WORK INSTRUCTION |
Starting at the line below holding "U3 pin MCLR: RESET -> VDD" and stopping at the line holding "BZ2: buzzer 3V", print every line exactly, both ends included, and leave the rest out.

DATA TO EXAMINE |
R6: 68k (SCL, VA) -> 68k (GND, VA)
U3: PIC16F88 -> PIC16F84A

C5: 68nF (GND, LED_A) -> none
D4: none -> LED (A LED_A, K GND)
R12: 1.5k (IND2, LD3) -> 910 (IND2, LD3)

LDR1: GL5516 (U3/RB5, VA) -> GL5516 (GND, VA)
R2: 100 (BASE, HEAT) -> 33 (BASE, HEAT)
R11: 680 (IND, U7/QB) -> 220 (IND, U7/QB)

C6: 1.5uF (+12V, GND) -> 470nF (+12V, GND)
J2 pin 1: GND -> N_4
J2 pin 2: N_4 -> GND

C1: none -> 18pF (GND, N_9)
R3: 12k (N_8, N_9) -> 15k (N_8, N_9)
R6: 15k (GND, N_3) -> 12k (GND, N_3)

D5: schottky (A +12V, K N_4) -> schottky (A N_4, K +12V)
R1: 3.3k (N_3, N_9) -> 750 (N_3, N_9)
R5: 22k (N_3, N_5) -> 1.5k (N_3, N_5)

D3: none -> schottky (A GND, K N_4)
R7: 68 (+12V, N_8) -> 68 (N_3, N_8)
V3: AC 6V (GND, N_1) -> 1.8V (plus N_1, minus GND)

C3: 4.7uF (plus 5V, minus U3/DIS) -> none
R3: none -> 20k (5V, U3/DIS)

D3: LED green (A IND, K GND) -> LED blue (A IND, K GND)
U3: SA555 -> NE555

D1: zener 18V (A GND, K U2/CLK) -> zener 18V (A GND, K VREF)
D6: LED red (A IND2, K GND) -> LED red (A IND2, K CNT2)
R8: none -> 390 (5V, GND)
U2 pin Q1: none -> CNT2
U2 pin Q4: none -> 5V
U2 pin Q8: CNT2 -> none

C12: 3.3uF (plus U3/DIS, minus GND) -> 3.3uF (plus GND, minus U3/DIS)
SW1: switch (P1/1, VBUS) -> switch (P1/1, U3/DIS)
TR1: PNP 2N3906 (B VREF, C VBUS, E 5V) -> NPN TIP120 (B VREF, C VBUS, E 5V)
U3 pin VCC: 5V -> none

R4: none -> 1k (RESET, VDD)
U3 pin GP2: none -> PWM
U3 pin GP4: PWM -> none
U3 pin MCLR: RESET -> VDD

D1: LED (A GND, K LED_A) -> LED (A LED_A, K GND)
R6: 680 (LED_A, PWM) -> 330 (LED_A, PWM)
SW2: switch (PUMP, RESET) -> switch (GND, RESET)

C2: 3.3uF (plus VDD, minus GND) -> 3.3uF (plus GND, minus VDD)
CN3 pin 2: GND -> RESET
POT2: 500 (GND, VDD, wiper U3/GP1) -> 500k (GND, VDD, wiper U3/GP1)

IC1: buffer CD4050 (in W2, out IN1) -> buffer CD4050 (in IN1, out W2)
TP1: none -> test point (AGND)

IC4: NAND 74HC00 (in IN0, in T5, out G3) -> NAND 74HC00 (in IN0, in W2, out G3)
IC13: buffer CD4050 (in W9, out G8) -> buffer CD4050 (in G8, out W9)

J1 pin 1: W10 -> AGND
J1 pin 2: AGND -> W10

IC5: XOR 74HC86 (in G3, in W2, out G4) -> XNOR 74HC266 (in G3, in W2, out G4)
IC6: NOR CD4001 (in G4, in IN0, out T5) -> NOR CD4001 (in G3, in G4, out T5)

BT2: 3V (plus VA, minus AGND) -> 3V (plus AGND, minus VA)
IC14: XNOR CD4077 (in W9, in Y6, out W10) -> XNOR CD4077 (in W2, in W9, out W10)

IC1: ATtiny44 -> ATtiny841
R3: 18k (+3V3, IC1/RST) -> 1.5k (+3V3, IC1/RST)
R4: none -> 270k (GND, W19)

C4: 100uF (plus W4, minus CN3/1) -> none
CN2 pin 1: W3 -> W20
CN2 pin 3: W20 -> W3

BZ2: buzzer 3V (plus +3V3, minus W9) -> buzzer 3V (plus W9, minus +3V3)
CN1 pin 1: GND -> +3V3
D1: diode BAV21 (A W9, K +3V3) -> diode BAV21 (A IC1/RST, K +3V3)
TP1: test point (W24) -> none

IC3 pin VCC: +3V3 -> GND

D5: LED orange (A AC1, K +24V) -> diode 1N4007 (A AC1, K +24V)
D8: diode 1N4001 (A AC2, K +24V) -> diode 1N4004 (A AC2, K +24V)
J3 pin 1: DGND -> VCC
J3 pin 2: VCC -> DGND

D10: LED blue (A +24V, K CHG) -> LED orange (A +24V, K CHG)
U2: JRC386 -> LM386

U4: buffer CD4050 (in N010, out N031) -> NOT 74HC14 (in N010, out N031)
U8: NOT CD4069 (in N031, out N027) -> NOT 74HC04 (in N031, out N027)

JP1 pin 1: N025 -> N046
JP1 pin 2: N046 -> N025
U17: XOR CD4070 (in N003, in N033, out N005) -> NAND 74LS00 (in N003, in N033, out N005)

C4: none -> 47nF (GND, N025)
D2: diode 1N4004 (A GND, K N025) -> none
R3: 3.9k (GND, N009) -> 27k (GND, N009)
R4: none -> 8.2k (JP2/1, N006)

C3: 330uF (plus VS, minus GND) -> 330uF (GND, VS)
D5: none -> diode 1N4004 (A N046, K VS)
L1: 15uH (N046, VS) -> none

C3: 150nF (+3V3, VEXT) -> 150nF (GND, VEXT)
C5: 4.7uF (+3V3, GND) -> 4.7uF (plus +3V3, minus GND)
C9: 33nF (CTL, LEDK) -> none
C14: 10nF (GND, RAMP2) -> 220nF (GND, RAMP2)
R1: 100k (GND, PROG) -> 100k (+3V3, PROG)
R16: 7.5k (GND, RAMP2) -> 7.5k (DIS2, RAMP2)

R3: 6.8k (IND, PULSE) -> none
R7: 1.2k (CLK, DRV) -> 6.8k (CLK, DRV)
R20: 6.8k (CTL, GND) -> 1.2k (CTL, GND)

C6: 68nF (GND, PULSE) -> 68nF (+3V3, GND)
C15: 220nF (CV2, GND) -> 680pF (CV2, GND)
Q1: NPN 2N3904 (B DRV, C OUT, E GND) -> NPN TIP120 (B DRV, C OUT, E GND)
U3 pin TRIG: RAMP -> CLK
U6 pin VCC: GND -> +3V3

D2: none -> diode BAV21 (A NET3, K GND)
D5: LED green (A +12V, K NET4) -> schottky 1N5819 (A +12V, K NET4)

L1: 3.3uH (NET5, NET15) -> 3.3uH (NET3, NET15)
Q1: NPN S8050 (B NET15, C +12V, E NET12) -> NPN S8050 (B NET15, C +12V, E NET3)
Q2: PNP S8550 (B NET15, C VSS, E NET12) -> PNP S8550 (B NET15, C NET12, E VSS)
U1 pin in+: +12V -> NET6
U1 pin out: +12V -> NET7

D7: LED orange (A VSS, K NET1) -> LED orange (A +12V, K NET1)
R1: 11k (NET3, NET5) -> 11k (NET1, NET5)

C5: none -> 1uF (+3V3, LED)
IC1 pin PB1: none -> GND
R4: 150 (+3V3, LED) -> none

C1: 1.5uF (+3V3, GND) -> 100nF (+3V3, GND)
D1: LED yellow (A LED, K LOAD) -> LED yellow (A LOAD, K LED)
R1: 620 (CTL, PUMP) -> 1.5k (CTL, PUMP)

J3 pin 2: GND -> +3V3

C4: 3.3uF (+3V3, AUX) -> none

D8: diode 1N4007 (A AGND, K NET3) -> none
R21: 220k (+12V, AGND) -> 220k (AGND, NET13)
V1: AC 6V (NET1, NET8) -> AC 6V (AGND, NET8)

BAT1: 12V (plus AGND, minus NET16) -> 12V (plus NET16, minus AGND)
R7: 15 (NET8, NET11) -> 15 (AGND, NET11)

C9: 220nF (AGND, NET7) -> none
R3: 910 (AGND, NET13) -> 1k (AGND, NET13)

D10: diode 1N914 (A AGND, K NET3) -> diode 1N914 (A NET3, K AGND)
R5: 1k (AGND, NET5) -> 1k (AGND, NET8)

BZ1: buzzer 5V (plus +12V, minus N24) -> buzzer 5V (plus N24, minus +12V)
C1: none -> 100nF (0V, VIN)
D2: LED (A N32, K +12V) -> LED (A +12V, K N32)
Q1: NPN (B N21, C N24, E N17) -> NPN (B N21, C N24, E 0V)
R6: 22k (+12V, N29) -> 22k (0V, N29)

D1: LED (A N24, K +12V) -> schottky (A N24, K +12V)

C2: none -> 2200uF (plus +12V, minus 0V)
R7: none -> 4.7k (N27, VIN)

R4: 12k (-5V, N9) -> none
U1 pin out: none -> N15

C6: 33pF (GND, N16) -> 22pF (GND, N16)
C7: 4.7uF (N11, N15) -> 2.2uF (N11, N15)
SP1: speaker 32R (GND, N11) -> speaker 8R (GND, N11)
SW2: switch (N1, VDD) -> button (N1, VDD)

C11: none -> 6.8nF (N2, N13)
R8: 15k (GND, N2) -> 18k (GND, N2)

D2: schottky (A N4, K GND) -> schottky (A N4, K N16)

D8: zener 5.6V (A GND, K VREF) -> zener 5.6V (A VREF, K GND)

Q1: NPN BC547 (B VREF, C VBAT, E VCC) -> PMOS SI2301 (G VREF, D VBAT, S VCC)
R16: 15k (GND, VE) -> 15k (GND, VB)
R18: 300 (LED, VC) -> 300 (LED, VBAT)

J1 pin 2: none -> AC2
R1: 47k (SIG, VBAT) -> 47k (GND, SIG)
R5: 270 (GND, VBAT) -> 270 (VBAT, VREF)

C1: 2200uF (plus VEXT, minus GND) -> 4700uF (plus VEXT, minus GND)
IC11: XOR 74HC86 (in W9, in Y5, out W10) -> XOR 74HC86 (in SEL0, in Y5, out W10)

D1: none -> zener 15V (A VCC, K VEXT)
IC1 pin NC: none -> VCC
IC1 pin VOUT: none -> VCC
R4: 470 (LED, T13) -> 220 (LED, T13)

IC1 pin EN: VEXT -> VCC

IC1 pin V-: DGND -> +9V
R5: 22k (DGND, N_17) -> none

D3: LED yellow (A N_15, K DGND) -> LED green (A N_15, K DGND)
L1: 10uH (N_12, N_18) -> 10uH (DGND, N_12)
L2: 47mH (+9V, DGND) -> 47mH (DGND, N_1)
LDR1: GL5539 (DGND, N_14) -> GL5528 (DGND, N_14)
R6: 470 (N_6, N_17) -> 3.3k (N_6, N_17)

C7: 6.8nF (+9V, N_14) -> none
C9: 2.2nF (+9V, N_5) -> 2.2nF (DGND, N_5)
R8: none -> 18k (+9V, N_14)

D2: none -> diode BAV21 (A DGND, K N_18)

FINAL ANSWER |
U3 pin MCLR: RESET -> VDD

D1: LED (A GND, K LED_A) -> LED (A LED_A, K GND)
R6: 680 (LED_A, PWM) -> 330 (LED_A, PWM)
SW2: switch (PUMP, RESET) -> switch (GND, RESET)

C2: 3.3uF (plus VDD, minus GND) -> 3.3uF (plus GND, minus VDD)
CN3 pin 2: GND -> RESET
POT2: 500 (GND, VDD, wiper U3/GP1) -> 500k (GND, VDD, wiper U3/GP1)

IC1: buffer CD4050 (in W2, out IN1) -> buffer CD4050 (in IN1, out W2)
TP1: none -> test point (AGND)

IC4: NAND 74HC00 (in IN0, in T5, out G3) -> NAND 74HC00 (in IN0, in W2, out G3)
IC13: buffer CD4050 (in W9, out G8) -> buffer CD4050 (in G8, out W9)

J1 pin 1: W10 -> AGND
J1 pin 2: AGND -> W10

IC5: XOR 74HC86 (in G3, in W2, out G4) -> XNOR 74HC266 (in G3, in W2, out G4)
IC6: NOR CD4001 (in G4, in IN0, out T5) -> NOR CD4001 (in G3, in G4, out T5)

BT2: 3V (plus VA, minus AGND) -> 3V (plus AGND, minus VA)
IC14: XNOR CD4077 (in W9, in Y6, out W10) -> XNOR CD4077 (in W2, in W9, out W10)

IC1: ATtiny44 -> ATtiny841
R3: 18k (+3V3, IC1/RST) -> 1.5k (+3V3, IC1/RST)
R4: none -> 270k (GND, W19)

C4: 100uF (plus W4, minus CN3/1) -> none
CN2 pin 1: W3 -> W20
CN2 pin 3: W20 -> W3

BZ2: buzzer 3V (plus +3V3, minus W9) -> buzzer 3V (plus W9, minus +3V3)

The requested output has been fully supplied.